**What this task involves**
Scan the records for "moved" and copy each line that contains it.

Object change descriptions
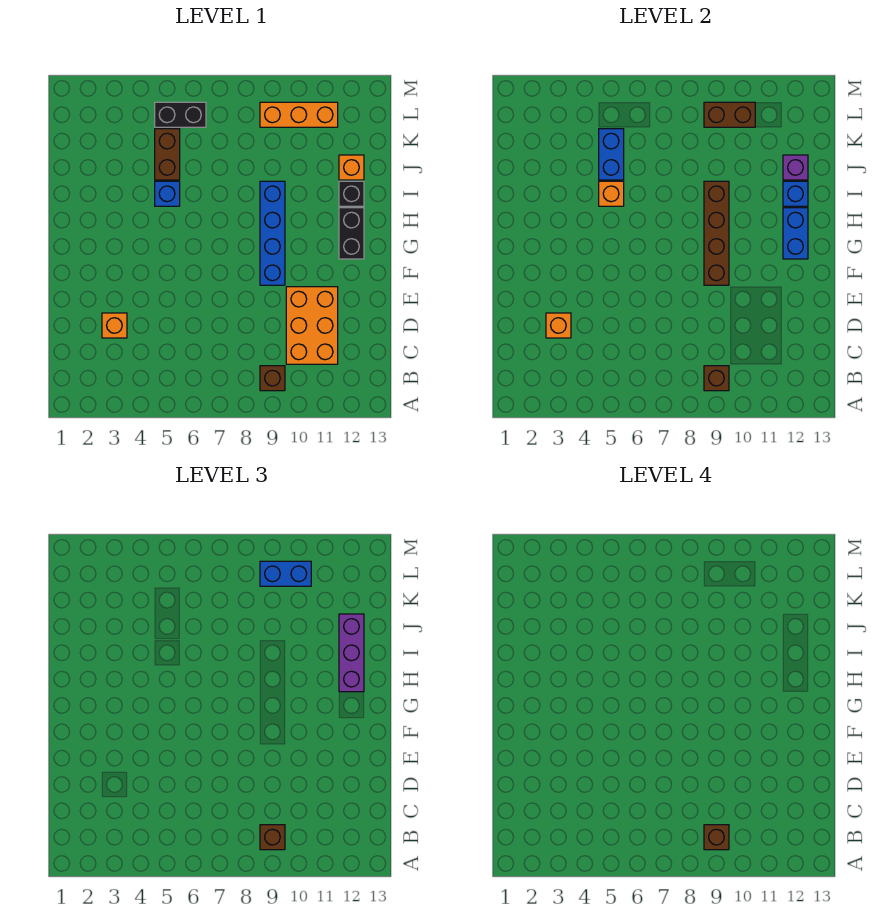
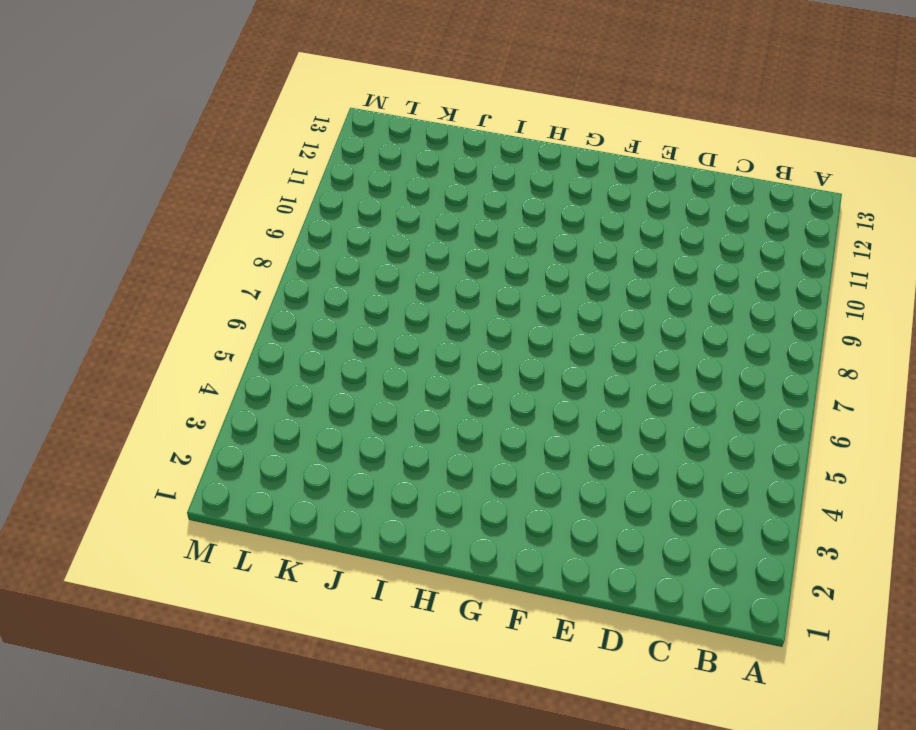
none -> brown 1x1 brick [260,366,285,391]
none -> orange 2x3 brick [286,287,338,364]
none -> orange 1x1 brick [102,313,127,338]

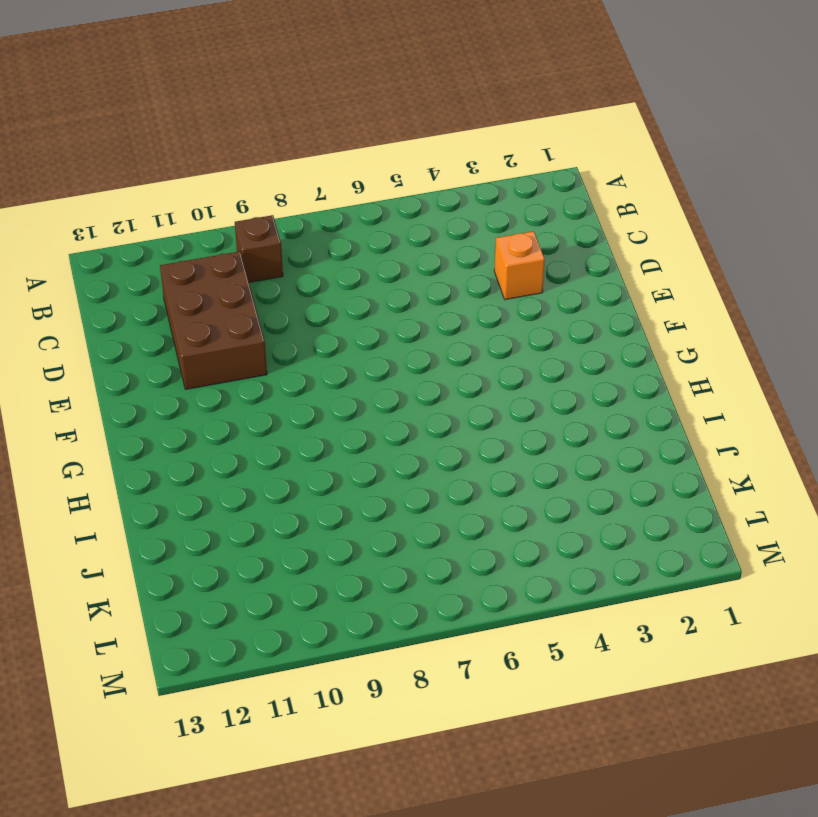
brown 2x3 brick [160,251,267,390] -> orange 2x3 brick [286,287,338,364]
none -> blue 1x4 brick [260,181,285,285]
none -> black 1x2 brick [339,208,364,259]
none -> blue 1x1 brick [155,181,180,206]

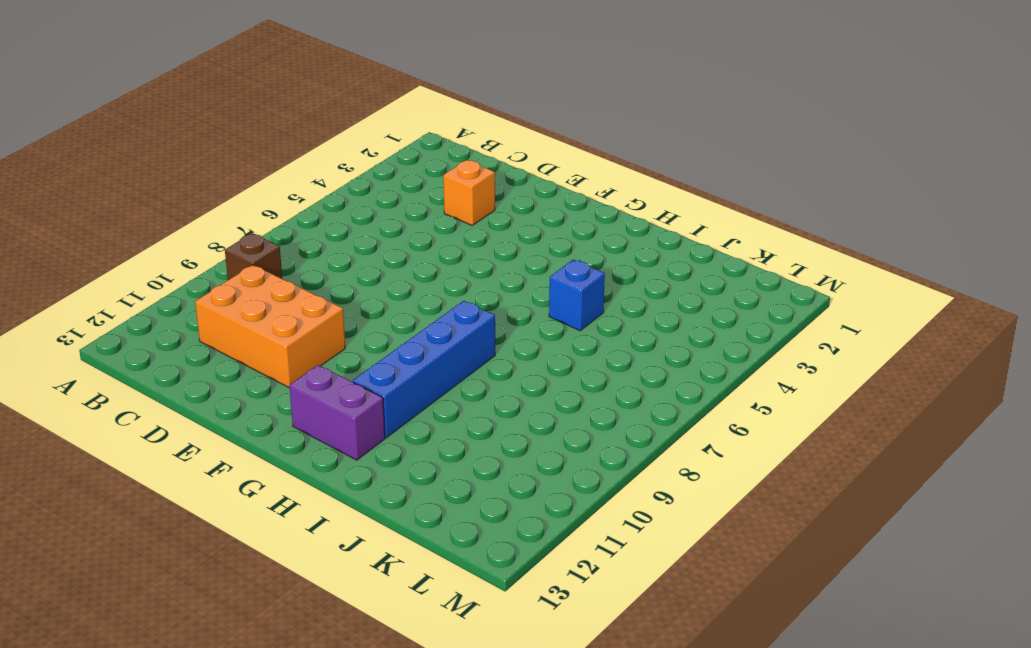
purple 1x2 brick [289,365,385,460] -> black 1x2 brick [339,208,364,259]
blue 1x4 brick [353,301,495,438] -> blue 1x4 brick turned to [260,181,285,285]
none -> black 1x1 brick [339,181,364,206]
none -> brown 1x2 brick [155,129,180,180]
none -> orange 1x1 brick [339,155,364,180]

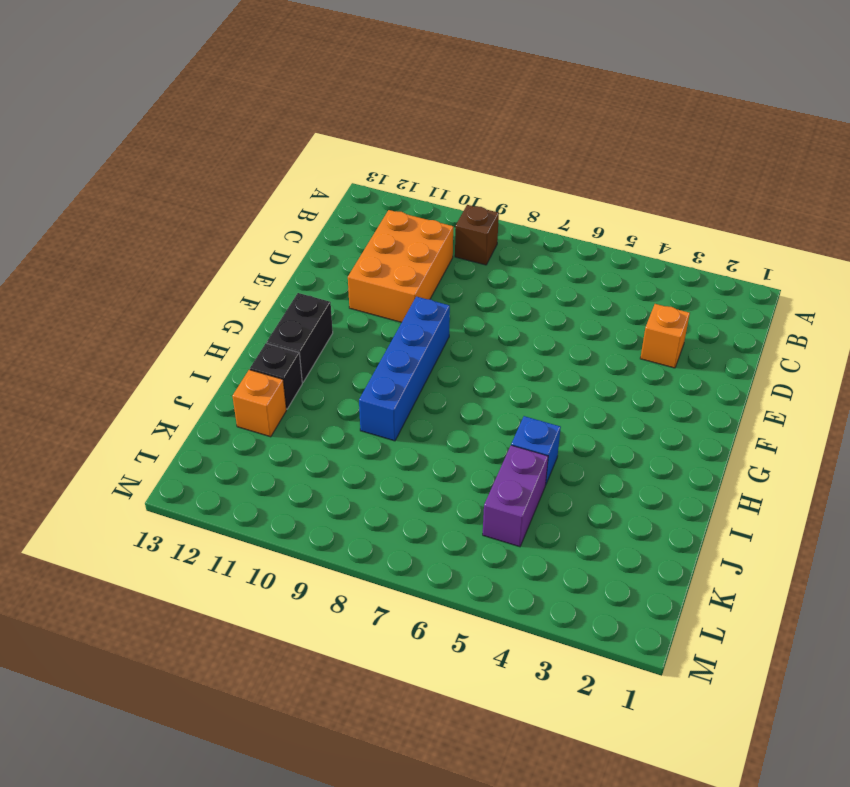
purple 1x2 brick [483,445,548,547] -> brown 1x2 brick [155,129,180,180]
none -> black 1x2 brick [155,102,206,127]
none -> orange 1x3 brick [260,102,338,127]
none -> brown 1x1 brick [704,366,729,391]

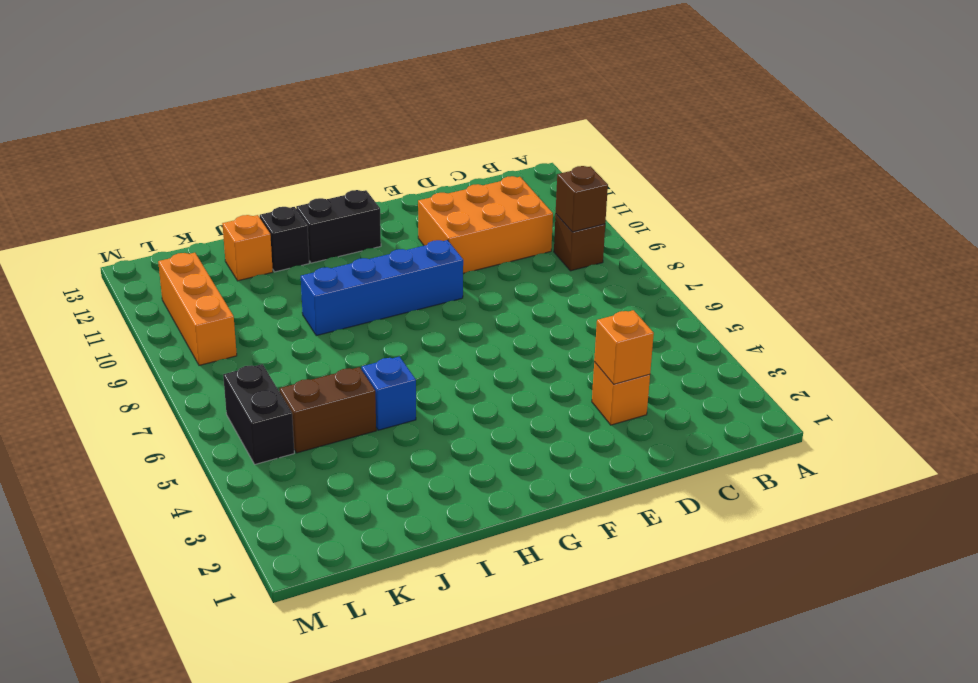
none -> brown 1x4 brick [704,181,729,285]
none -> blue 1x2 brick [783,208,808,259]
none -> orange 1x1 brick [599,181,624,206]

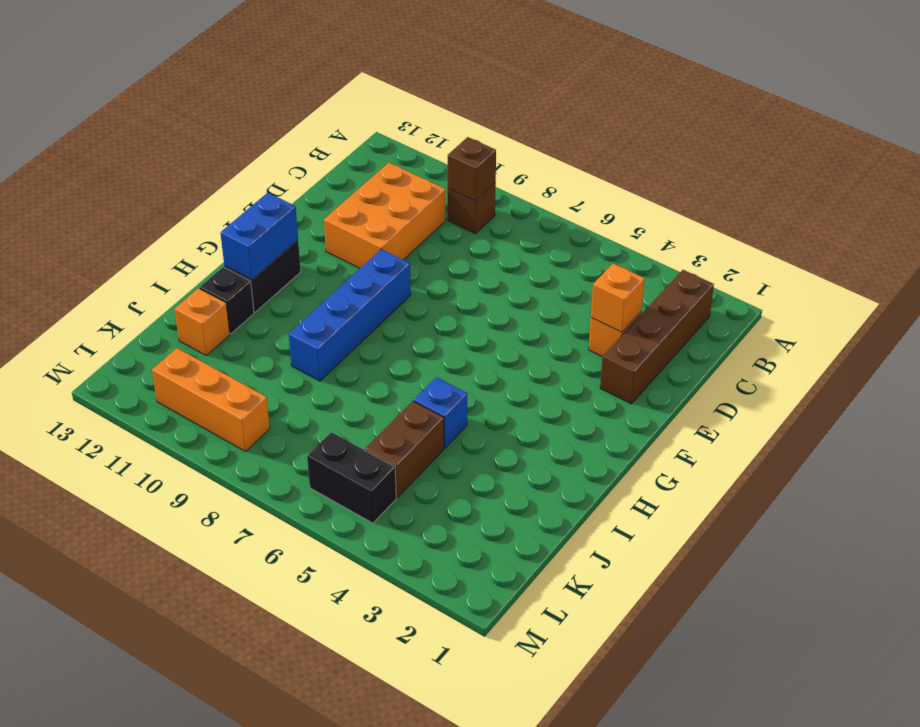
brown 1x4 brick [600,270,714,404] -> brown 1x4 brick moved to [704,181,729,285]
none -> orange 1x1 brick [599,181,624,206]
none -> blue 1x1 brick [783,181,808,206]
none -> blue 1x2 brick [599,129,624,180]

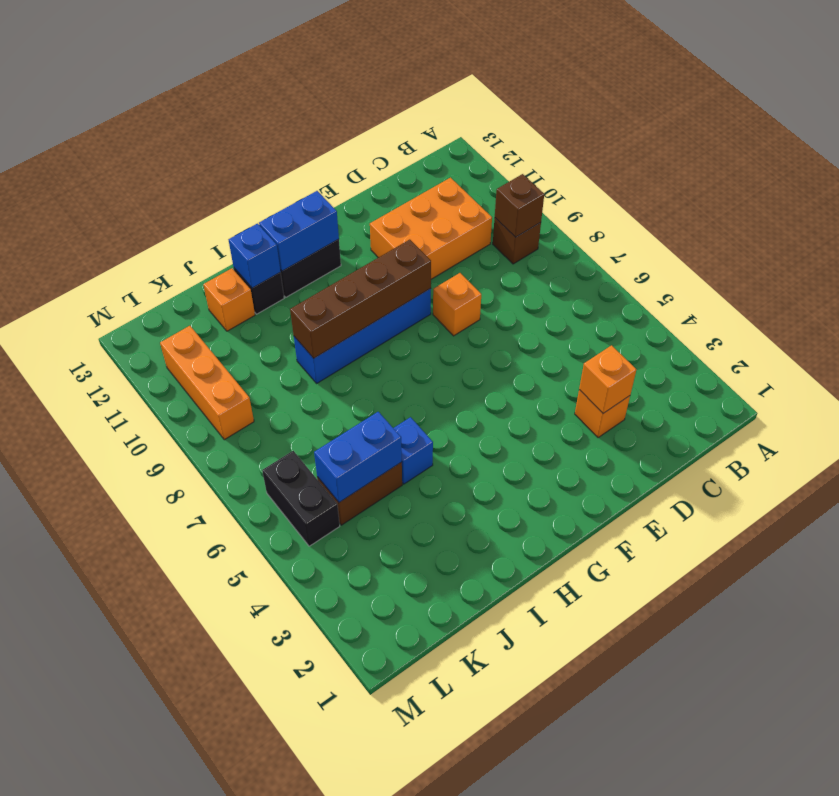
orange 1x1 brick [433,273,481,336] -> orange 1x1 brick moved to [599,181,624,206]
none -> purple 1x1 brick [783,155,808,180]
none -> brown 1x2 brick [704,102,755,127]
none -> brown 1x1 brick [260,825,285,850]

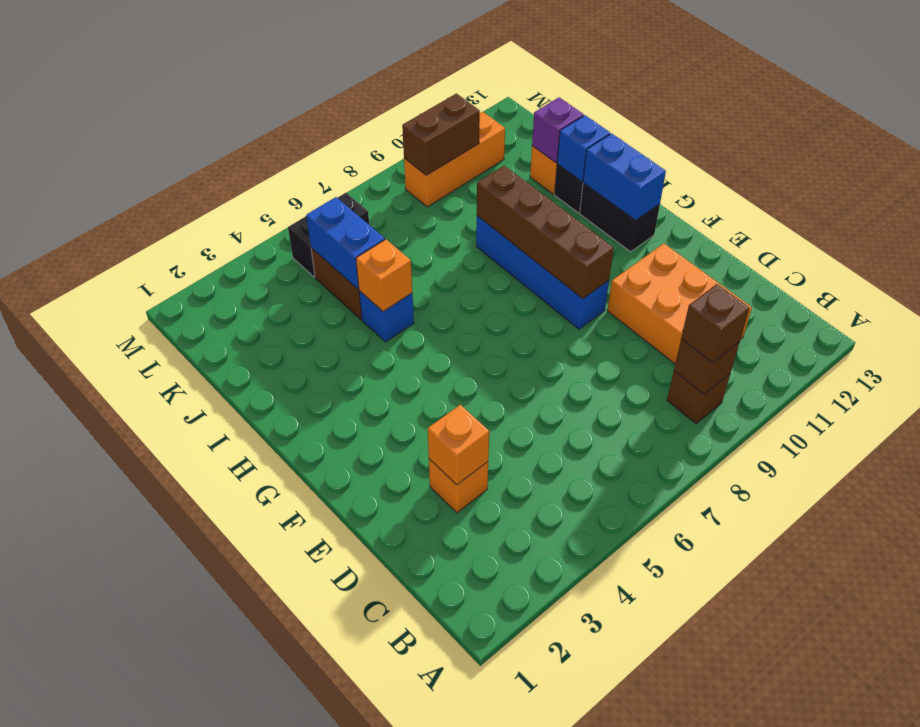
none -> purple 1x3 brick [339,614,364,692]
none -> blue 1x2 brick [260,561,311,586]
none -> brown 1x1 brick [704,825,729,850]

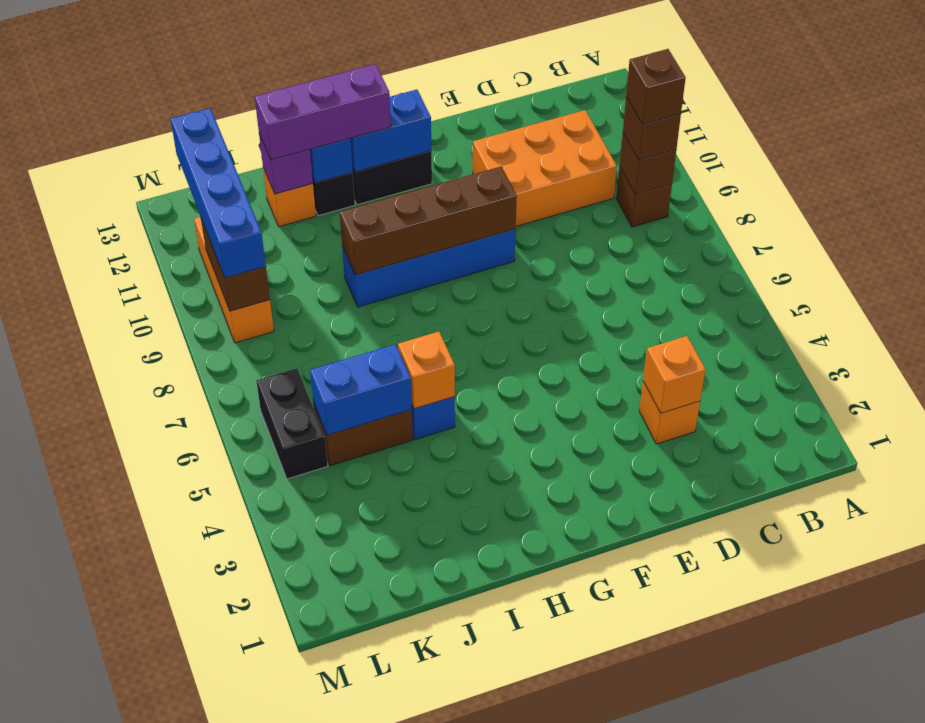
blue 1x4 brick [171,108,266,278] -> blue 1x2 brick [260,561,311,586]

**Result for this exercise**
brown 1x4 brick [600,270,714,404] -> brown 1x4 brick moved to [704,181,729,285]
orange 1x1 brick [433,273,481,336] -> orange 1x1 brick moved to [599,181,624,206]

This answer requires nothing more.